*Exercise*
In your copy, each line below is repeated exactly and no image appears.

Image-based object counting data
BEGIN
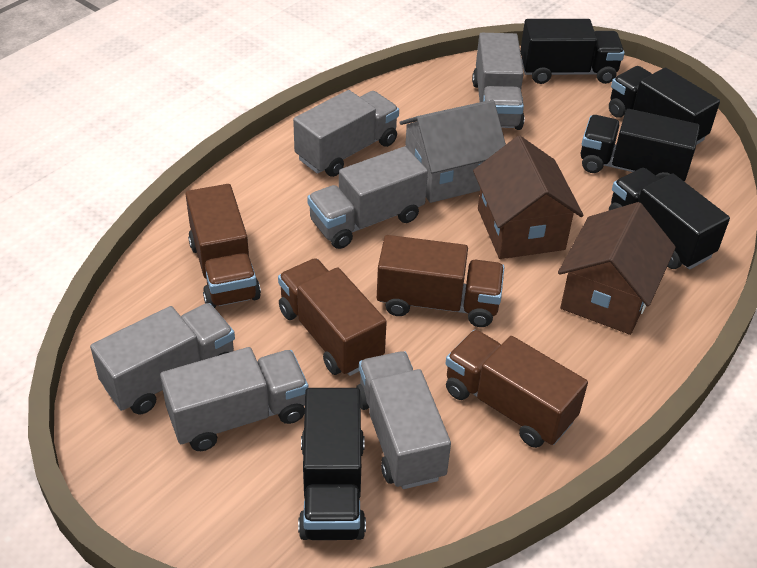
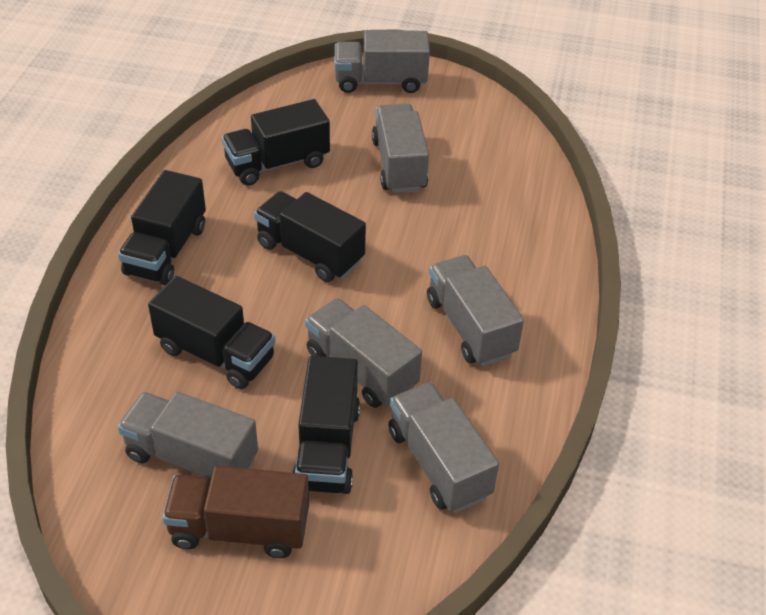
brown house: [473,136,584,259] [558,202,676,335] = 2 -> none = 0
brown truck: [186,184,261,308] [278,258,387,376] [377,235,504,327] [445,330,588,448] = 4 -> [162,466,309,558] = 1
grey house: [399,100,506,203] = 1 -> none = 0

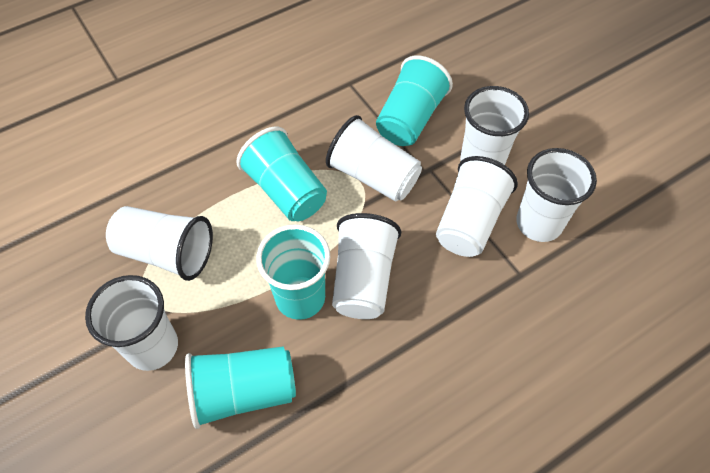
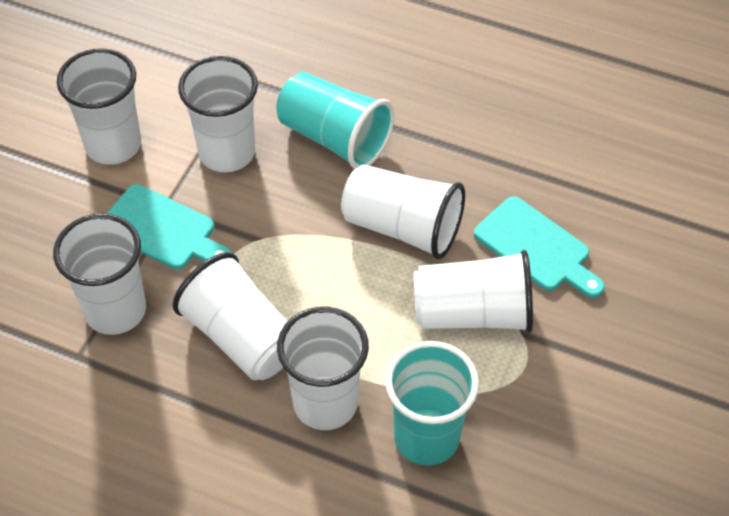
turquoise cup: [185,347,296,429] [236,127,327,221] [256,224,330,320] [376,55,453,146] = 4 -> [276,72,394,169] [385,341,479,466] = 2
turquoise cutting board: none = 0 -> [107,184,232,270] [474,196,605,298] = 2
END
*Output for this task*
brown house: [473,136,584,259] [558,202,676,335] = 2 -> none = 0
brown truck: [186,184,261,308] [278,258,387,376] [377,235,504,327] [445,330,588,448] = 4 -> [162,466,309,558] = 1
grey house: [399,100,506,203] = 1 -> none = 0

turquoise cup: [185,347,296,429] [236,127,327,221] [256,224,330,320] [376,55,453,146] = 4 -> [276,72,394,169] [385,341,479,466] = 2
turquoise cutting board: none = 0 -> [107,184,232,270] [474,196,605,298] = 2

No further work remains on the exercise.